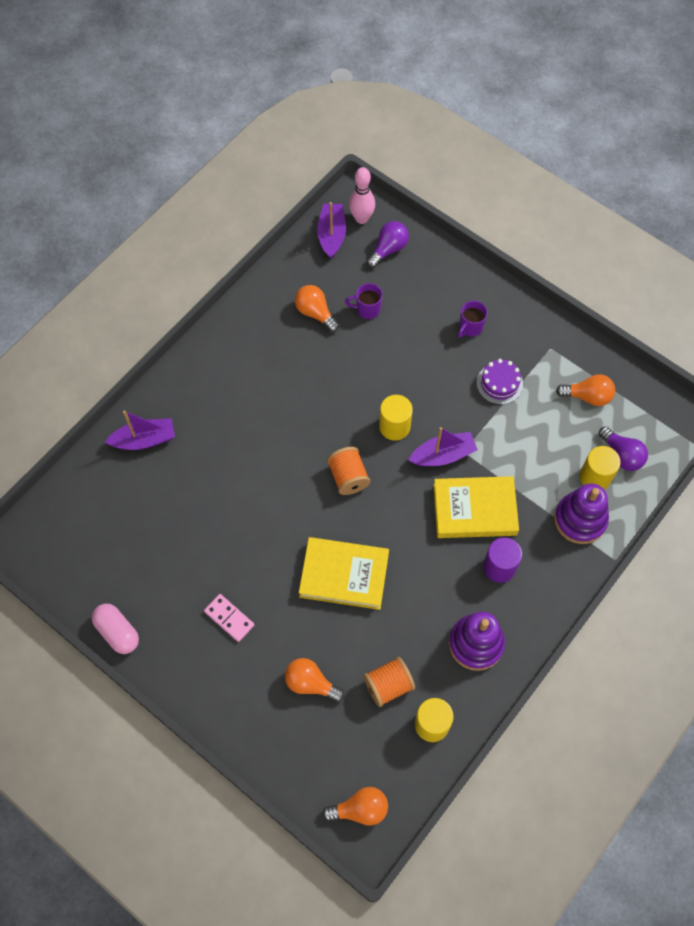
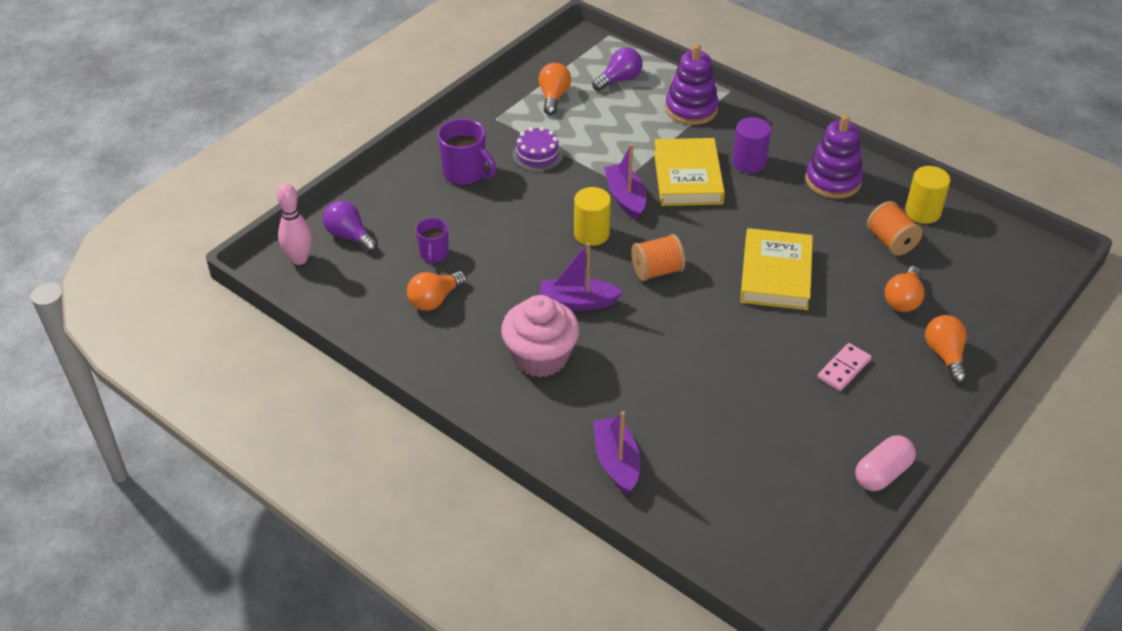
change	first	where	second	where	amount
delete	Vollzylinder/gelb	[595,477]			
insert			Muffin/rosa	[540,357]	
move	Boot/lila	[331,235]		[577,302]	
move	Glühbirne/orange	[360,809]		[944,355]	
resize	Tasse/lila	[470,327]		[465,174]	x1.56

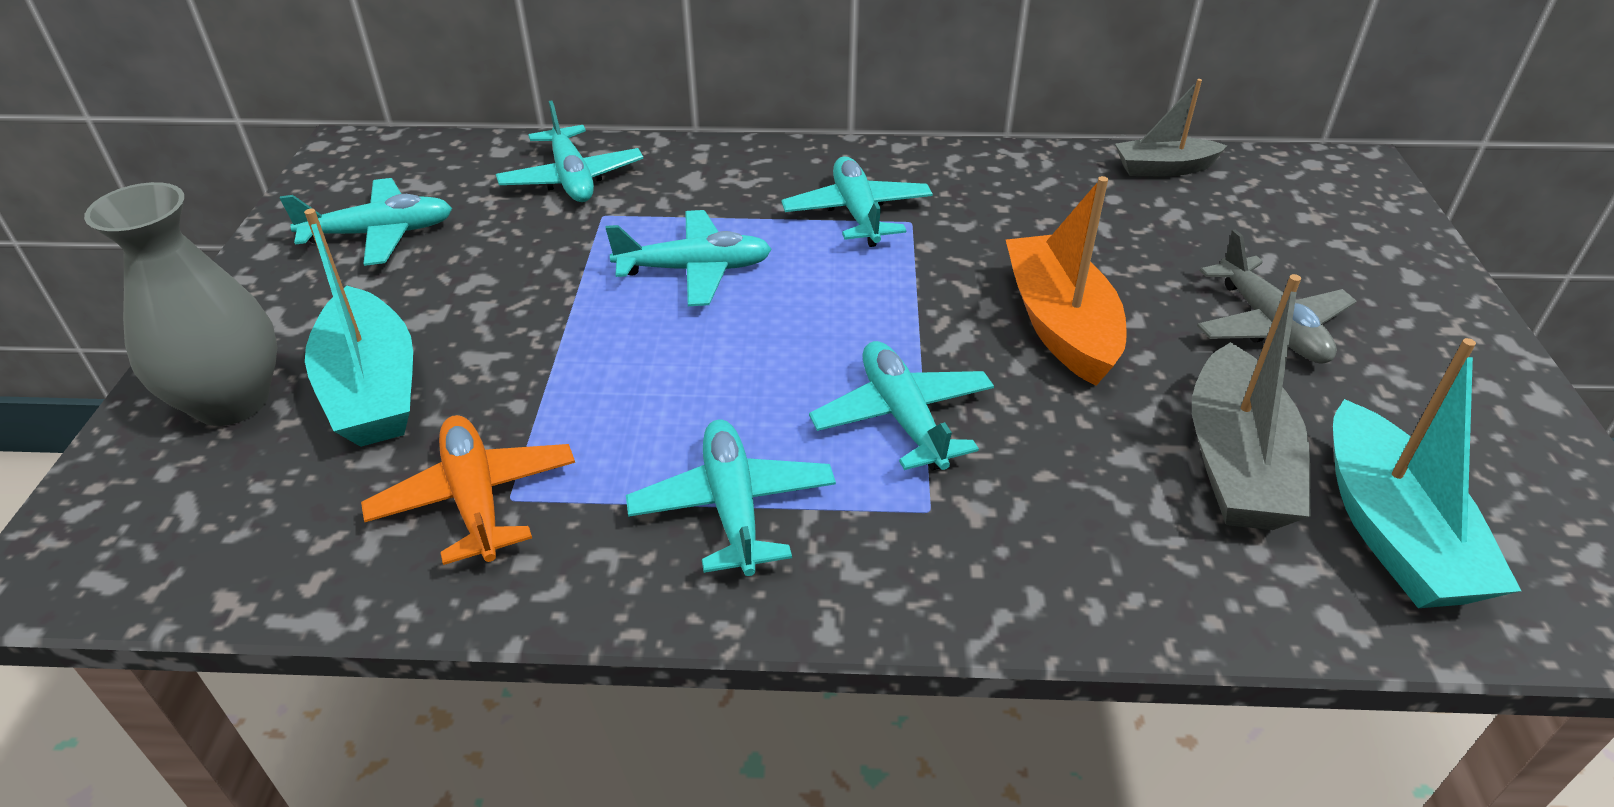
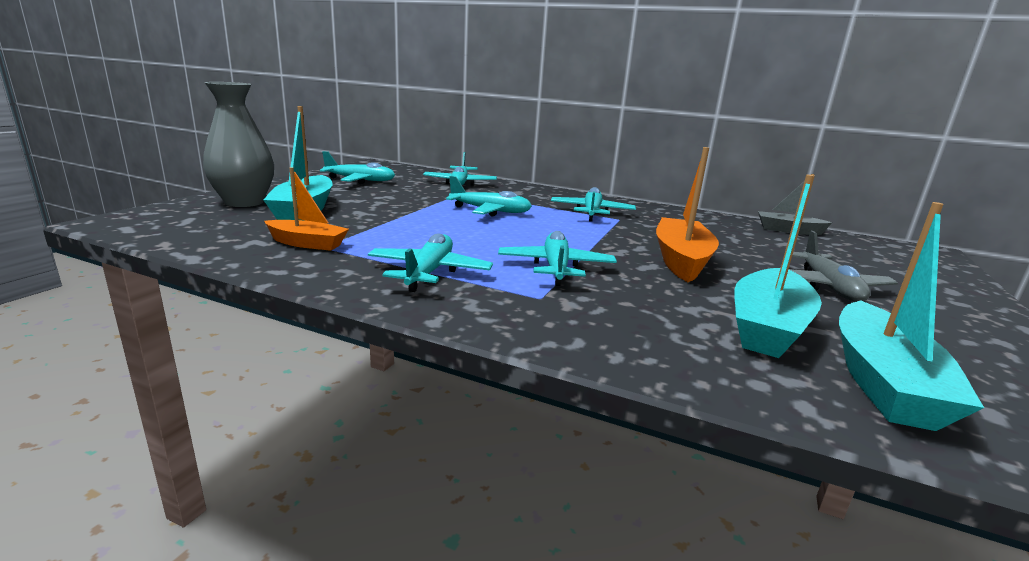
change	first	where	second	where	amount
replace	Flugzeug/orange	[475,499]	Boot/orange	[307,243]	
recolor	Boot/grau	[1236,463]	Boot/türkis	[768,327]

■ AIM OF THE EXERCISE
Pictures are to be left out when the entries above are repeated exactly.

■ SOLUTION TO THIS TASK
change	first	where	second	where	amount
delete	Vollzylinder/gelb	[595,477]			
insert			Muffin/rosa	[540,357]	
move	Boot/lila	[331,235]		[577,302]	
move	Glühbirne/orange	[360,809]		[944,355]	
resize	Tasse/lila	[470,327]		[465,174]	x1.56

change	first	where	second	where	amount
replace	Flugzeug/orange	[475,499]	Boot/orange	[307,243]	
recolor	Boot/grau	[1236,463]	Boot/türkis	[768,327]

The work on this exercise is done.